_Data excerpts_
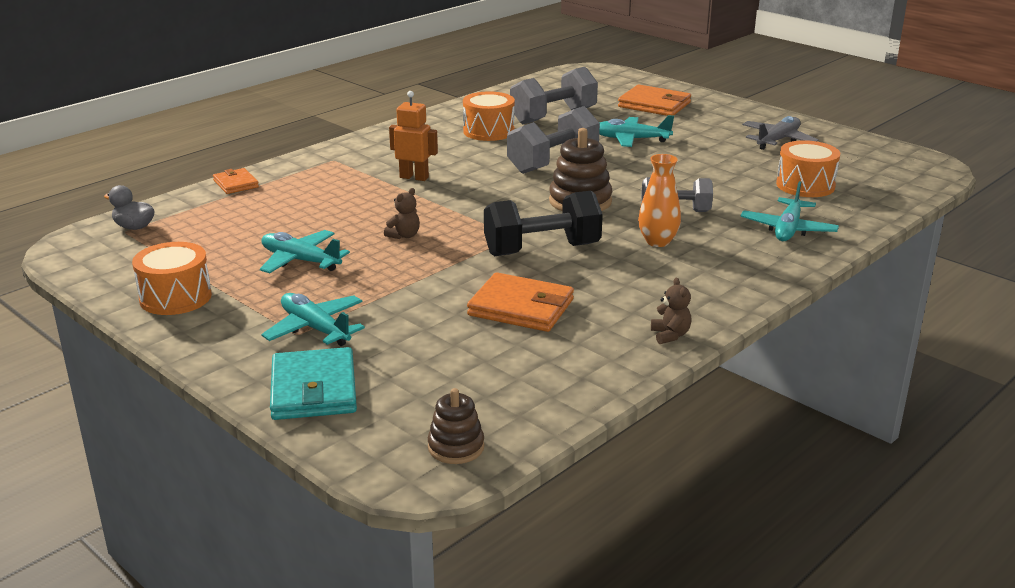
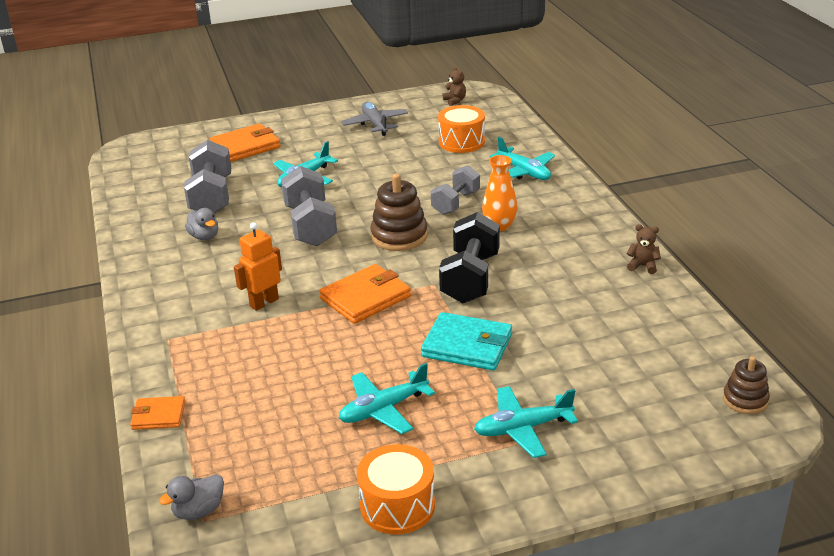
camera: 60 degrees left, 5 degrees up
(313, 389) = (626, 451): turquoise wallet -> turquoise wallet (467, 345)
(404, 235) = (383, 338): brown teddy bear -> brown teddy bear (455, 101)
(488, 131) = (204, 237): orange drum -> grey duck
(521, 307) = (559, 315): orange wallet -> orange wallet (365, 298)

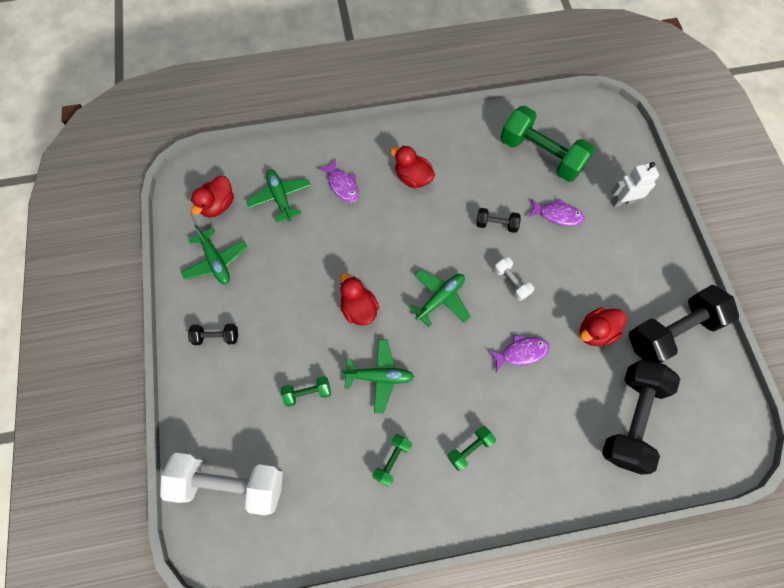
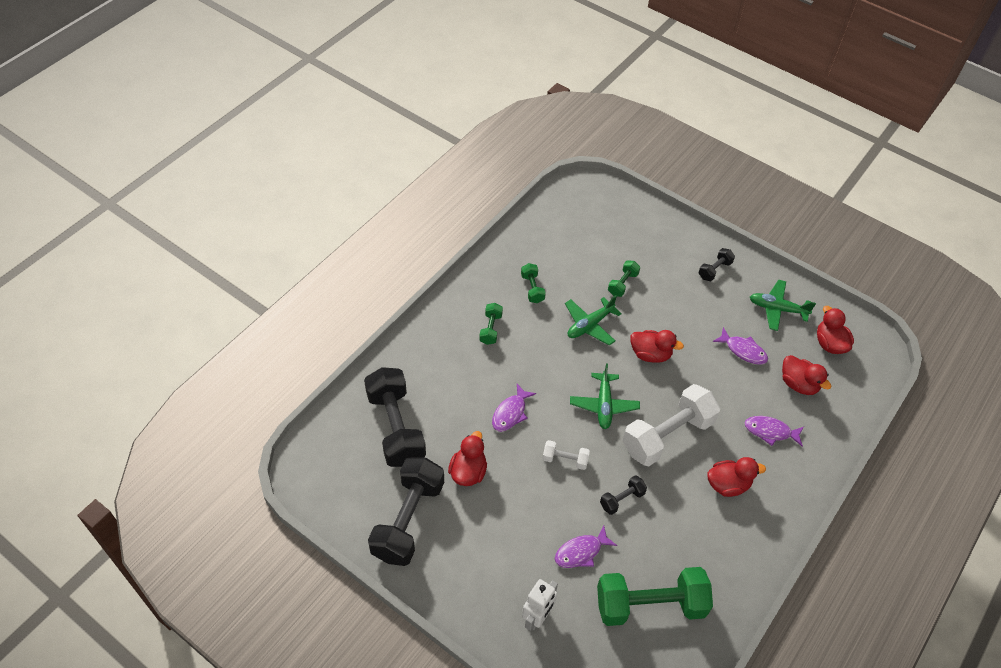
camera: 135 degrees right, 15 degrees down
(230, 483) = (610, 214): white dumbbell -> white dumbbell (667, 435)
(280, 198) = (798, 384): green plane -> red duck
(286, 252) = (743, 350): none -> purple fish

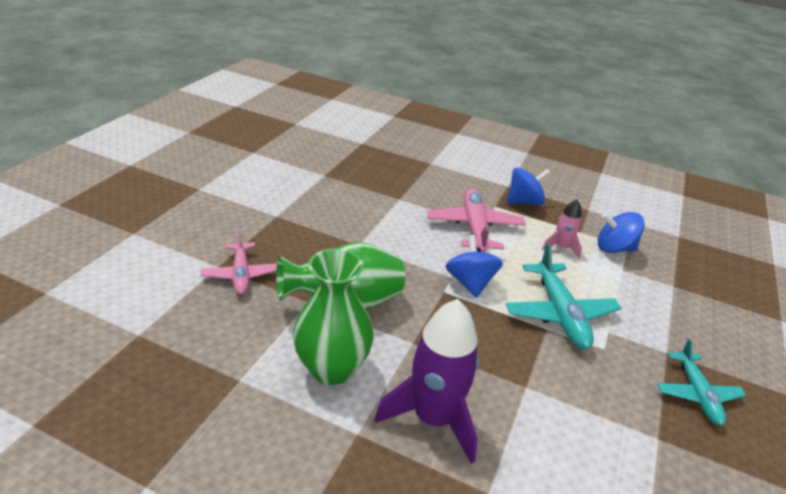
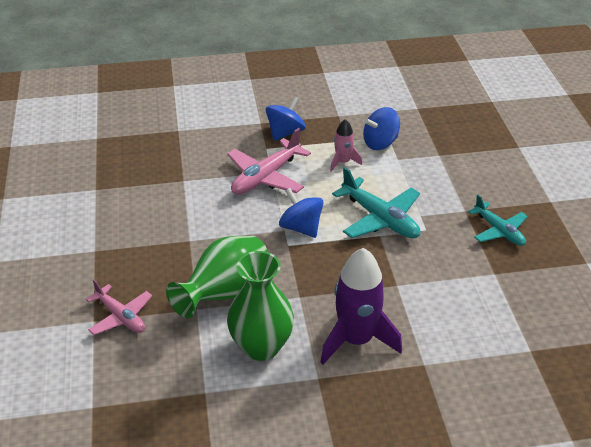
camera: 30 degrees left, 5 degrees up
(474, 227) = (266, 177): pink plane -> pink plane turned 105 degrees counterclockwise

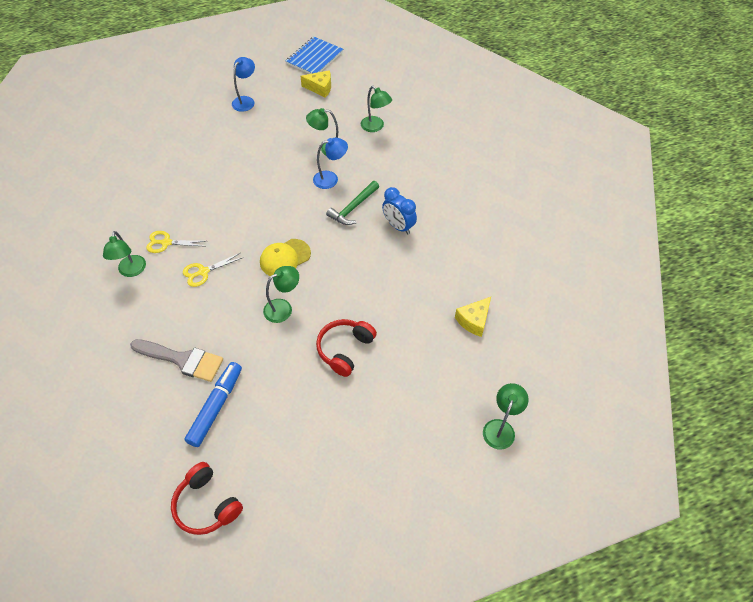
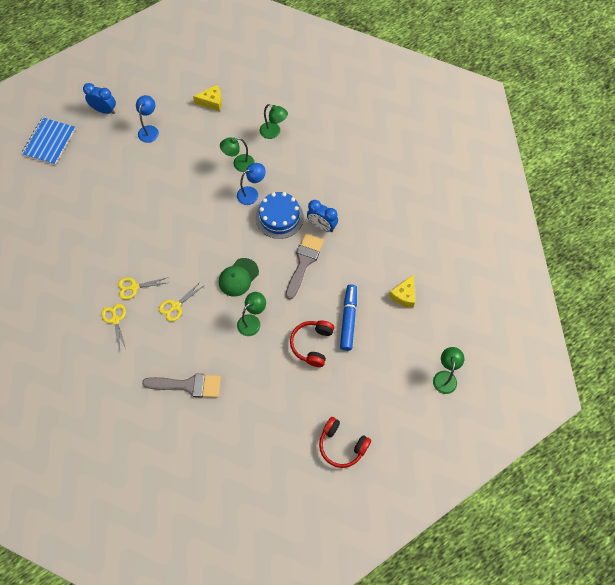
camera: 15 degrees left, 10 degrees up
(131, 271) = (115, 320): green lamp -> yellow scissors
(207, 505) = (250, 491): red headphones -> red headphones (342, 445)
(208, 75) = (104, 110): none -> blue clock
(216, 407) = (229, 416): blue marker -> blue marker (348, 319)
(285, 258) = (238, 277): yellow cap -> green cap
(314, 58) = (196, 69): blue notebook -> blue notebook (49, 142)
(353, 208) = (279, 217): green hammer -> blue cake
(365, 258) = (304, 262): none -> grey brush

_What the task asks_
Within the lines above, find those holding the word "blue" and copy them.

_Written answer_
(208, 75) = (104, 110): none -> blue clock
(216, 407) = (229, 416): blue marker -> blue marker (348, 319)
(314, 58) = (196, 69): blue notebook -> blue notebook (49, 142)
(353, 208) = (279, 217): green hammer -> blue cake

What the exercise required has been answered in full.